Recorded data
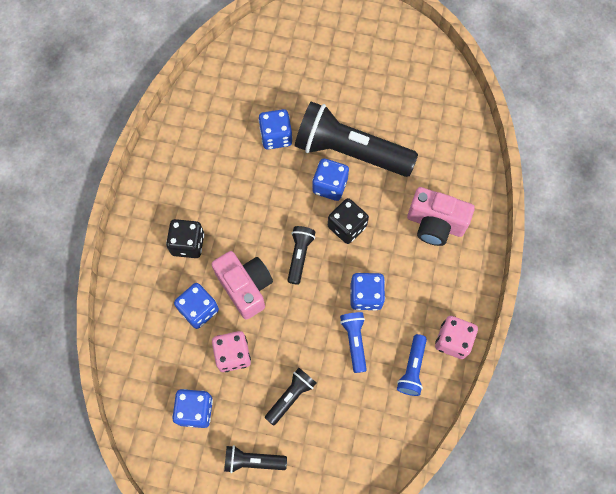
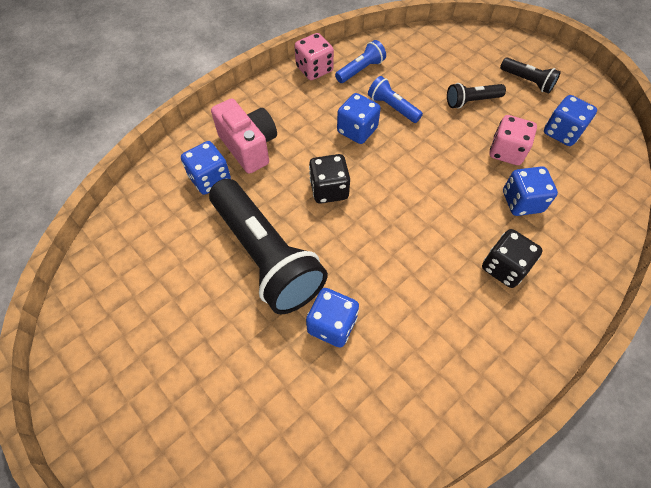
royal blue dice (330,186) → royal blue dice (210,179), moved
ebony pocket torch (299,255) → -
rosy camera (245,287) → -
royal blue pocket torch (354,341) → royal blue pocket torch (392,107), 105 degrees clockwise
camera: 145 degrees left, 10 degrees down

## EXERCISE DIRECTIONS:
Please print each record above again exactly, but omit any pictures.

## WRITTEN SOLUTION:
royal blue dice (330,186) → royal blue dice (210,179), moved
ebony pocket torch (299,255) → -
rosy camera (245,287) → -
royal blue pocket torch (354,341) → royal blue pocket torch (392,107), 105 degrees clockwise
camera: 145 degrees left, 10 degrees down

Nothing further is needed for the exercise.